- _Problem statement_
Write out, unaltered, each line from the top of the records below down to the line where "(387, 218) = (244, 271): brown fish -> none" appears, that line included.

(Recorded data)
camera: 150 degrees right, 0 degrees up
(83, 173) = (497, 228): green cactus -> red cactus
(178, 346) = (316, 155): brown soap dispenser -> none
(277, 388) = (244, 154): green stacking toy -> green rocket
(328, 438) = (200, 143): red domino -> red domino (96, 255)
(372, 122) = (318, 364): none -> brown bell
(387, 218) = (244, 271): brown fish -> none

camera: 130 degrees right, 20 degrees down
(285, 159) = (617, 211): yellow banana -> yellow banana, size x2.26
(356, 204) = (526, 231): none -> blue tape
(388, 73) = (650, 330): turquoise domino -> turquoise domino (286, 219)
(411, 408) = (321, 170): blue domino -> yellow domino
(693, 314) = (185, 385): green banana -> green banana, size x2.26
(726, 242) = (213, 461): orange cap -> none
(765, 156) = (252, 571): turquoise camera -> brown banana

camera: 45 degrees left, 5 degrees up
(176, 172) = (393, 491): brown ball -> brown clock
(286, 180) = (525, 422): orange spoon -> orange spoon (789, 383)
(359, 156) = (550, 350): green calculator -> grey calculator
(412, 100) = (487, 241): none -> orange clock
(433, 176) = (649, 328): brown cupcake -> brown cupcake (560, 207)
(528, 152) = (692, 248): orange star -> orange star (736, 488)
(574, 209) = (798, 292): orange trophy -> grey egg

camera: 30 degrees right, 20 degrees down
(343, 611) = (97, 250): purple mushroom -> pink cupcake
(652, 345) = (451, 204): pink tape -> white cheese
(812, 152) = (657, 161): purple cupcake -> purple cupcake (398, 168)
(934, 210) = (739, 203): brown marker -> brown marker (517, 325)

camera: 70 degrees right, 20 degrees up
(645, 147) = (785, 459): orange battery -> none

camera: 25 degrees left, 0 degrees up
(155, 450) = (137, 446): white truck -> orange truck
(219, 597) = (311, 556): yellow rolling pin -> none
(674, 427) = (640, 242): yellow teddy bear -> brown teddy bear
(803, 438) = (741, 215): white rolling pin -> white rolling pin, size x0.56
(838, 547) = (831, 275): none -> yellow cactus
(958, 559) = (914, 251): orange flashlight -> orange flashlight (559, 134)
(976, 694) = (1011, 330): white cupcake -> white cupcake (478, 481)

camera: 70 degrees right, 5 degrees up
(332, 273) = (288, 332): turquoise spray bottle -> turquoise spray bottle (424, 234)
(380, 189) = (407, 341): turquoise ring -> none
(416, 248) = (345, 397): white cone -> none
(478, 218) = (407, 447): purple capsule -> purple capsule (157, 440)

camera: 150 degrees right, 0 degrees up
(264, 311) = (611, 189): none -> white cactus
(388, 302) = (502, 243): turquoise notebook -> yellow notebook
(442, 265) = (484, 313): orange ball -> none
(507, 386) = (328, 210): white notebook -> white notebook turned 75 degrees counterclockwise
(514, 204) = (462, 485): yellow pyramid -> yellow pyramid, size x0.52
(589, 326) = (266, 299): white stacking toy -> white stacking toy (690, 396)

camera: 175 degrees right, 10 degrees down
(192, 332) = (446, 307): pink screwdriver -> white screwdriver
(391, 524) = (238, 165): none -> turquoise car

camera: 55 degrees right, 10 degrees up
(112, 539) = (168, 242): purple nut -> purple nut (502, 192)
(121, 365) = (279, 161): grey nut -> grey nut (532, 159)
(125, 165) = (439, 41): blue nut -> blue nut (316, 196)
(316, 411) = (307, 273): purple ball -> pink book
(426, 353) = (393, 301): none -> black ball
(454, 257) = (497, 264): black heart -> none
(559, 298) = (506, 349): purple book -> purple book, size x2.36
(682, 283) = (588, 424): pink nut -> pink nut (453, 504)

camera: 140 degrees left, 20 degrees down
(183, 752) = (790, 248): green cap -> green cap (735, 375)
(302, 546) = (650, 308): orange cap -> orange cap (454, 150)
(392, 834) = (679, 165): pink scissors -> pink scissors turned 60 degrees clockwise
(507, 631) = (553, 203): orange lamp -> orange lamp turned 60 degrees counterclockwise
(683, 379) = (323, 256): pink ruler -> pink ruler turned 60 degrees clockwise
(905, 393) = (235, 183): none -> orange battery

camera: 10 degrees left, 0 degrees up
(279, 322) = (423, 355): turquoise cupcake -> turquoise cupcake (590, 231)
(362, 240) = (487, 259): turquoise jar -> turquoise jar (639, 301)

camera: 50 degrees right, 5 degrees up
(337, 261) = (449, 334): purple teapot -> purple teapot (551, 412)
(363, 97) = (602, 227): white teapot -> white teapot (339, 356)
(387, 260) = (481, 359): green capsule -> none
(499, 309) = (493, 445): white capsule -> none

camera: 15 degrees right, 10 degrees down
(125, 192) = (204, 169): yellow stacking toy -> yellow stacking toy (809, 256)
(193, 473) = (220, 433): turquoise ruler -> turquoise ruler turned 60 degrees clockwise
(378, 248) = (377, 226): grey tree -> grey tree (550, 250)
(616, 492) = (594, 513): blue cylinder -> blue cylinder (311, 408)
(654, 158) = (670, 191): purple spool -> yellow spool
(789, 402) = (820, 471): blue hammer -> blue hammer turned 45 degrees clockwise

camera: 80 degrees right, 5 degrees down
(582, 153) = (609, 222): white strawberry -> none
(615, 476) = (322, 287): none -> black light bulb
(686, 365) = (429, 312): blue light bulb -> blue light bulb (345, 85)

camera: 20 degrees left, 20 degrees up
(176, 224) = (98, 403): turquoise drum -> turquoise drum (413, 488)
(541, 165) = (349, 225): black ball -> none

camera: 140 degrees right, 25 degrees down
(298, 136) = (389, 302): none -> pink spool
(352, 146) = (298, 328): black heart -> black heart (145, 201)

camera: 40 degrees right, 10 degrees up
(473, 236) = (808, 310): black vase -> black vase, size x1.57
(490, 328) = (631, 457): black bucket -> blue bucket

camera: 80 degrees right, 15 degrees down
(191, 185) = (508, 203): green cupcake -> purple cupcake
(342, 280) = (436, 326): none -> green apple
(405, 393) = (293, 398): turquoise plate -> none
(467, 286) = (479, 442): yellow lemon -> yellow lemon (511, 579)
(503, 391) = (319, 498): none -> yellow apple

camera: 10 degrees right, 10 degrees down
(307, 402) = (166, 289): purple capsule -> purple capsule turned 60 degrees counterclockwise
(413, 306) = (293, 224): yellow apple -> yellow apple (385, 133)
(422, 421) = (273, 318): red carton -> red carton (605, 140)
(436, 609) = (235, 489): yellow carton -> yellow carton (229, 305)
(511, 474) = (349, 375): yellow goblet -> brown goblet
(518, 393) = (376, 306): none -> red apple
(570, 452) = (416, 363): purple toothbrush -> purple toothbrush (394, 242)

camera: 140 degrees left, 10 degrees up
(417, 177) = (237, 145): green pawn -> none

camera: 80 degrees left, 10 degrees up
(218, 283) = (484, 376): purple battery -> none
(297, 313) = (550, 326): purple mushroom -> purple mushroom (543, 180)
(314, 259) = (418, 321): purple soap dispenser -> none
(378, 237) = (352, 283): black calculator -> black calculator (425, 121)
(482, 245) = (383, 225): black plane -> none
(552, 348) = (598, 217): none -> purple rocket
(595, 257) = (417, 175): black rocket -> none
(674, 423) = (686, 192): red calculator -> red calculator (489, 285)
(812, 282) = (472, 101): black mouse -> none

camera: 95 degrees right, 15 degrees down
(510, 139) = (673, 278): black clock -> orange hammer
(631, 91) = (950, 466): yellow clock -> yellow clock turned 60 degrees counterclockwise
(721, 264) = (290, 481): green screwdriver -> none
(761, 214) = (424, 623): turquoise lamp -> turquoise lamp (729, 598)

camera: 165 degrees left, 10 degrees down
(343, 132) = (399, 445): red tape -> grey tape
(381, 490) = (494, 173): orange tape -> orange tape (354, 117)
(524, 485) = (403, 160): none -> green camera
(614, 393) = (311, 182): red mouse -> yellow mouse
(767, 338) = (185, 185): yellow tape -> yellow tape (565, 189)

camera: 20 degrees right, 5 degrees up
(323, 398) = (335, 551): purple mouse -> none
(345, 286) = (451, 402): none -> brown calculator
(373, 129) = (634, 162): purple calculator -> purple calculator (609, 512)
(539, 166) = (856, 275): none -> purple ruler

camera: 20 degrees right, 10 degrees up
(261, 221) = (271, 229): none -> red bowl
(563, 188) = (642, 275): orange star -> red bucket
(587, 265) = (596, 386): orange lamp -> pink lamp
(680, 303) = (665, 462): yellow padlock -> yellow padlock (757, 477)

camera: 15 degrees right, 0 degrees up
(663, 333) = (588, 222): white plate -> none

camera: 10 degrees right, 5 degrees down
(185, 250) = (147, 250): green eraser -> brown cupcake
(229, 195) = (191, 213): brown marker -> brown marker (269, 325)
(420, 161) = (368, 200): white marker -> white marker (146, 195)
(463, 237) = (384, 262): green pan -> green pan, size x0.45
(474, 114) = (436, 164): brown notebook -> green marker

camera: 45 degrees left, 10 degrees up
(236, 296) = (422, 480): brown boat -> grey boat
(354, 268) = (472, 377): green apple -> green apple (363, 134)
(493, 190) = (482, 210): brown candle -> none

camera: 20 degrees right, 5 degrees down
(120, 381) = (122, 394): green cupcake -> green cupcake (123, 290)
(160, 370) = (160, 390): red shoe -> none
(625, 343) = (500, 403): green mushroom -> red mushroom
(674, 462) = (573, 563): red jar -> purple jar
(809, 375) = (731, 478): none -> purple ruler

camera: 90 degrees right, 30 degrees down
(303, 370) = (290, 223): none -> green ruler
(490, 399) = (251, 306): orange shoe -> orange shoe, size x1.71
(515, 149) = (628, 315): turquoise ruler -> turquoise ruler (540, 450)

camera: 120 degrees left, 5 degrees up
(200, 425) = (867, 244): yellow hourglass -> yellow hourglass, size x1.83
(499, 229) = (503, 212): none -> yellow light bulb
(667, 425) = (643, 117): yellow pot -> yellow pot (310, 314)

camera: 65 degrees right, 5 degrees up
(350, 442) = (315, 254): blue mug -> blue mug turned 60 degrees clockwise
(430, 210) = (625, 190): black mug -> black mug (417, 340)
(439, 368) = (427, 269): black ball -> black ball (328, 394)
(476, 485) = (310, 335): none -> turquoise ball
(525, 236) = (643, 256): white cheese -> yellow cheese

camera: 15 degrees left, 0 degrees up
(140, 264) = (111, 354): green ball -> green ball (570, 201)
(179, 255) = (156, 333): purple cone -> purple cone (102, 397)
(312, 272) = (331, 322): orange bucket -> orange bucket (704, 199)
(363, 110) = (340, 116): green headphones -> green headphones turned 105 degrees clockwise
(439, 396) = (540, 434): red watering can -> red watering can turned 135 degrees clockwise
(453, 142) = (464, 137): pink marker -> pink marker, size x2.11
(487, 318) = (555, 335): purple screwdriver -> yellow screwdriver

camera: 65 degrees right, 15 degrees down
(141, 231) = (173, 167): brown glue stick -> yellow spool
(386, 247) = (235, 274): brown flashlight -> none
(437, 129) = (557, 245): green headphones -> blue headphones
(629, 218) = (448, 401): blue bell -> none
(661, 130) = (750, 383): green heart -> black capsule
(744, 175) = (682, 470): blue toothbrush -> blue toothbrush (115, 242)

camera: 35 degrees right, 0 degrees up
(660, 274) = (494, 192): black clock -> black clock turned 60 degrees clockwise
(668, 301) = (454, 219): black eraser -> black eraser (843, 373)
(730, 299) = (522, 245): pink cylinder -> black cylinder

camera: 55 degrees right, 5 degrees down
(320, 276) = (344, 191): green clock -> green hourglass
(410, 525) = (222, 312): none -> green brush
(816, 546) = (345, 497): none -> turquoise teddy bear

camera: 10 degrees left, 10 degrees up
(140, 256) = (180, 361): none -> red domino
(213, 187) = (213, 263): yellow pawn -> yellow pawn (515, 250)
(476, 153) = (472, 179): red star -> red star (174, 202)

- _Expected answer_
camera: 150 degrees right, 0 degrees up
(83, 173) = (497, 228): green cactus -> red cactus
(178, 346) = (316, 155): brown soap dispenser -> none
(277, 388) = (244, 154): green stacking toy -> green rocket
(328, 438) = (200, 143): red domino -> red domino (96, 255)
(372, 122) = (318, 364): none -> brown bell
(387, 218) = (244, 271): brown fish -> none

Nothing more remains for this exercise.